WHAT THIS TASK INVOLVES
Go through the records below and tally the lines that include "yellow". Answer with the number only.

STORED DATA
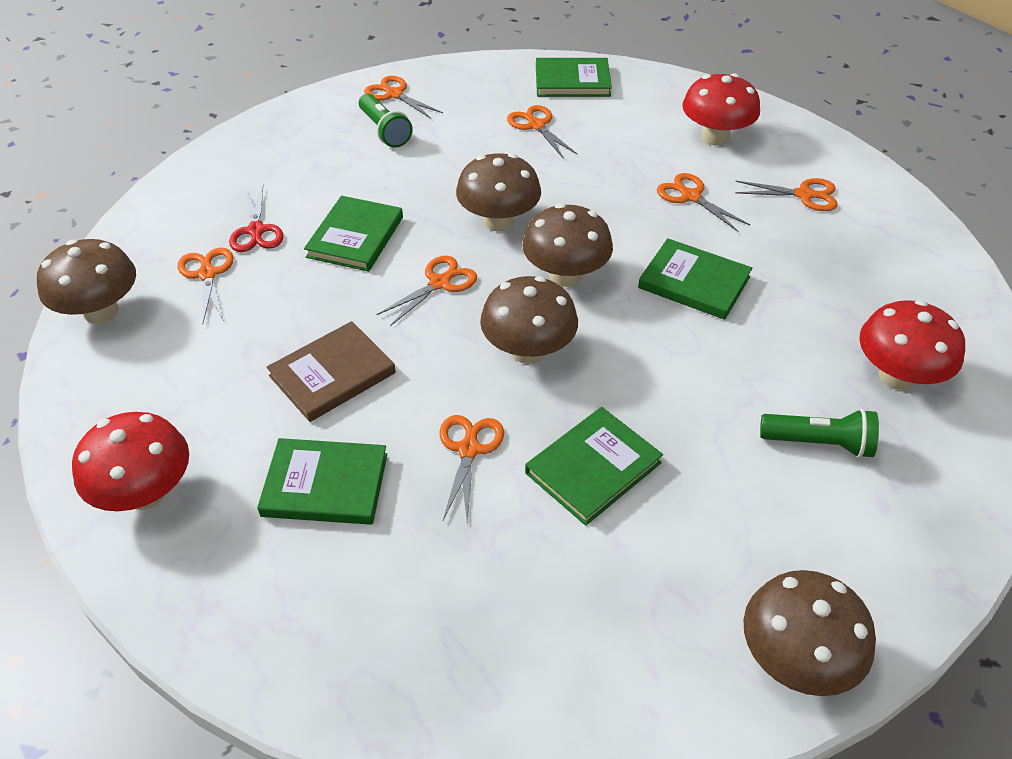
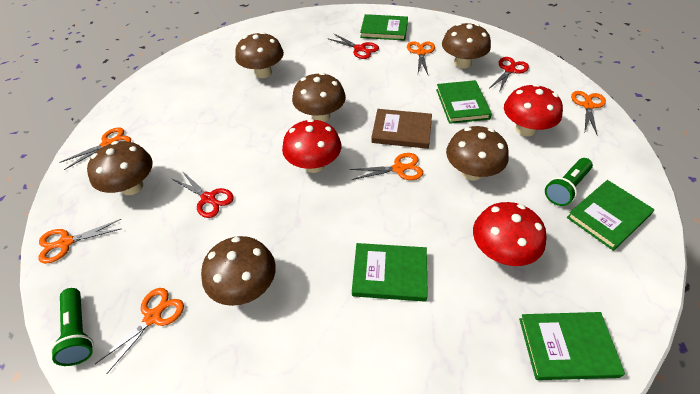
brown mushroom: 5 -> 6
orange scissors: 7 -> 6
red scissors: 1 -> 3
...
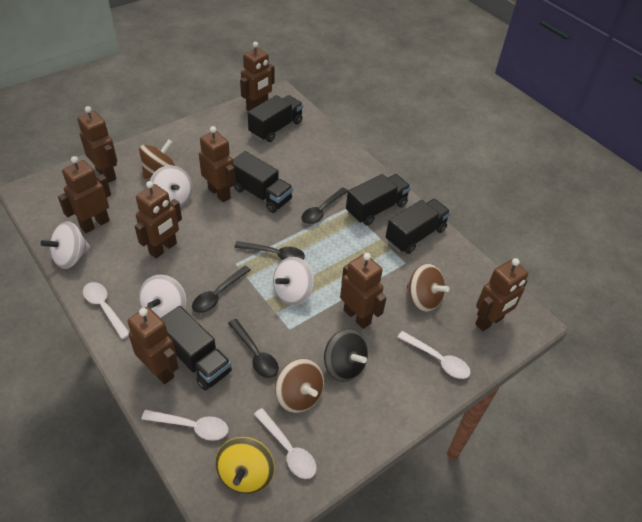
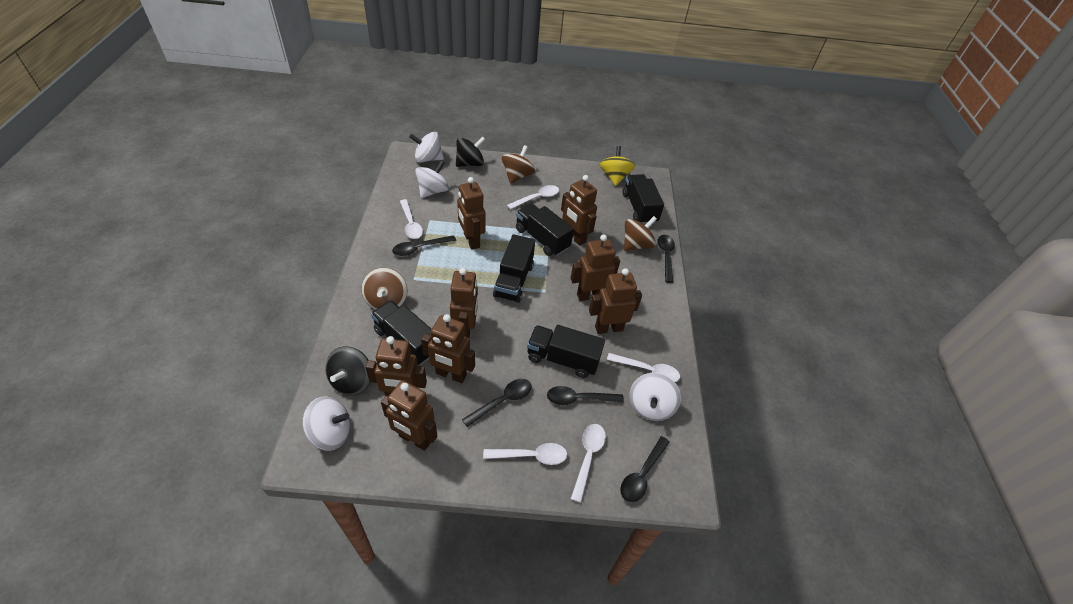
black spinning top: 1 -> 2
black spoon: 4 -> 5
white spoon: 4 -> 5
==
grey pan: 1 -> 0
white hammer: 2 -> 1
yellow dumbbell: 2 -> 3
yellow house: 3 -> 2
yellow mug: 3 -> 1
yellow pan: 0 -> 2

TASK RESPONSE
4